What needs to be done:
Take the data below and copy exactly the lines starting at the one with "(503, 175) = (528, 189): grey" and finishing at the one with "(618, 408) = (468, 550): grey", both included.

Data for review:
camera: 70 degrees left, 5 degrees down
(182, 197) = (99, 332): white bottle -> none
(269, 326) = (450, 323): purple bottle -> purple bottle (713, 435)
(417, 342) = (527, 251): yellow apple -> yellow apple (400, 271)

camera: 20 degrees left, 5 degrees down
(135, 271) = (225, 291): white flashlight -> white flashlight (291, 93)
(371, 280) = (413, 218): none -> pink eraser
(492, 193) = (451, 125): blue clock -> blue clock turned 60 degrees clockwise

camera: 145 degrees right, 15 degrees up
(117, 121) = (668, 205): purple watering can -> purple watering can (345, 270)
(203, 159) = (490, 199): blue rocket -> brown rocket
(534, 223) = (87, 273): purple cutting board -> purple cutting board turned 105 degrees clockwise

...

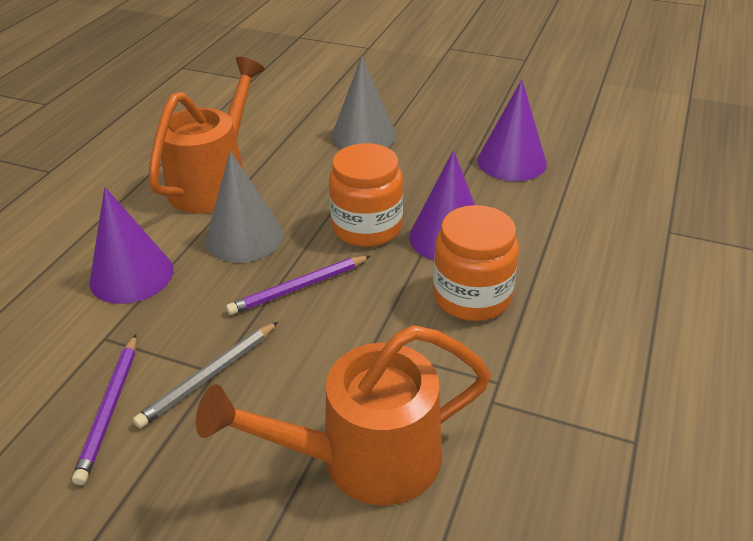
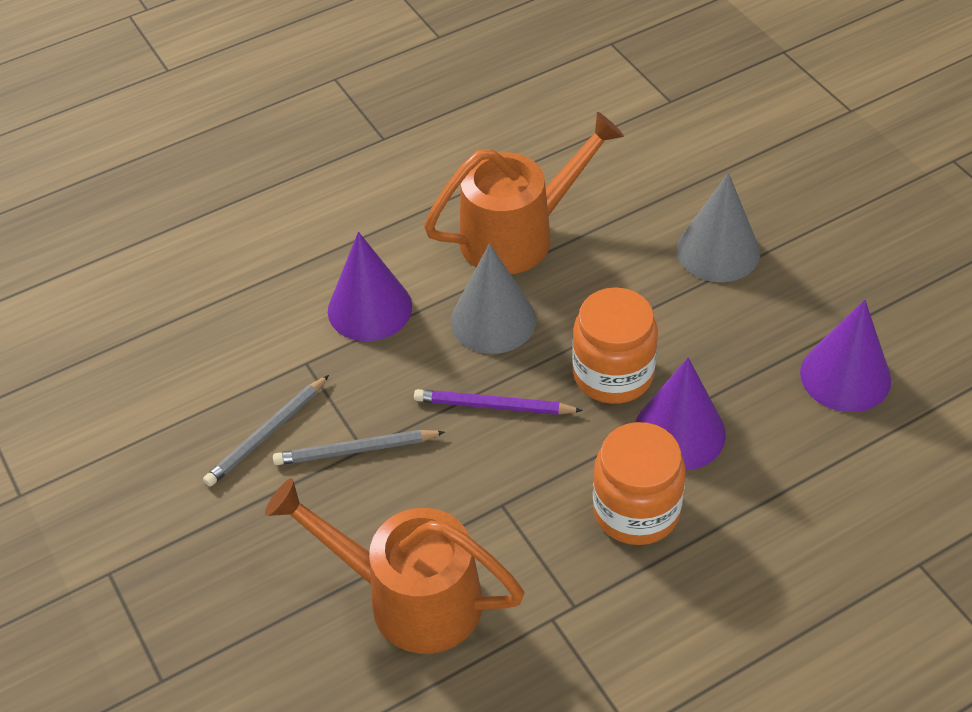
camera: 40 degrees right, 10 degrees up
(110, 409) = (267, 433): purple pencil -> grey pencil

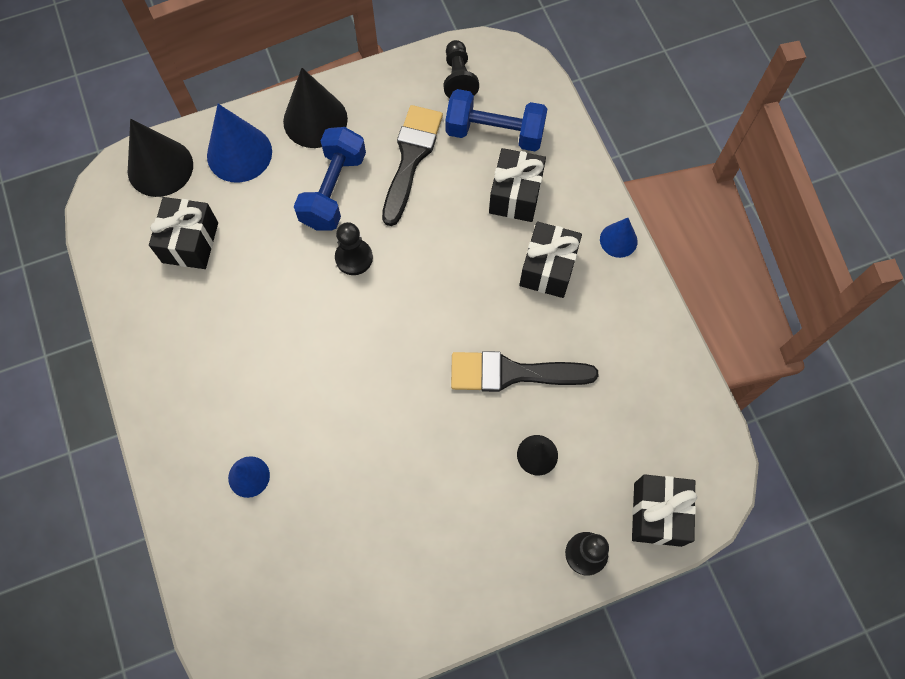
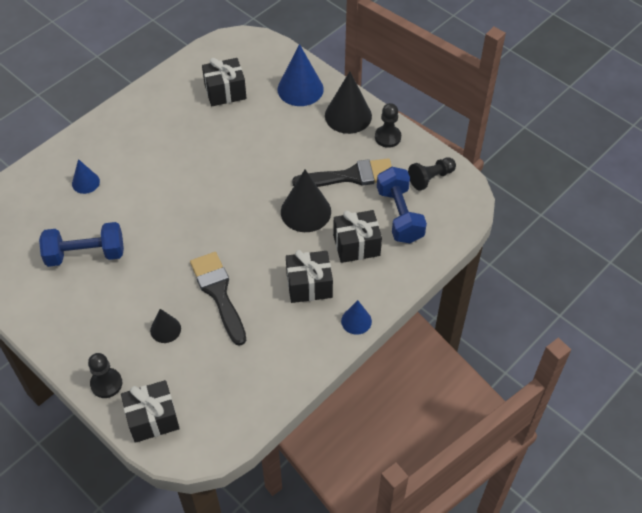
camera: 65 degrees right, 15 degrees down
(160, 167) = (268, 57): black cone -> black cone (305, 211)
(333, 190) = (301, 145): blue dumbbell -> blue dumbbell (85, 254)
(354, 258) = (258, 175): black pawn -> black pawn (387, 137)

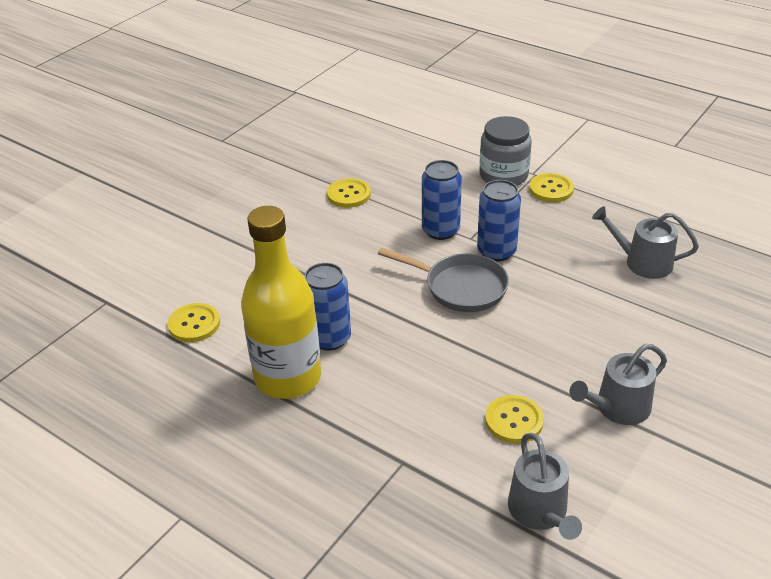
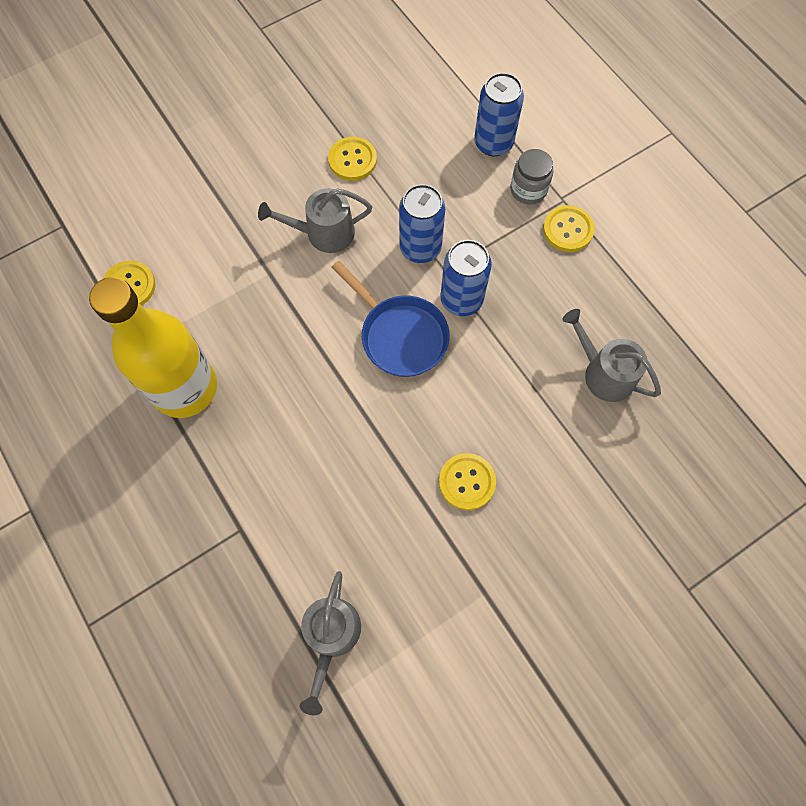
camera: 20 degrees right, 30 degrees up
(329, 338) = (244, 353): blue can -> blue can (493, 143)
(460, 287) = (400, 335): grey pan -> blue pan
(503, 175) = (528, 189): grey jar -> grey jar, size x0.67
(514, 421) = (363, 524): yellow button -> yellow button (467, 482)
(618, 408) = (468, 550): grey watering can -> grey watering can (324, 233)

Solution:
(503, 175) = (528, 189): grey jar -> grey jar, size x0.67
(514, 421) = (363, 524): yellow button -> yellow button (467, 482)
(618, 408) = (468, 550): grey watering can -> grey watering can (324, 233)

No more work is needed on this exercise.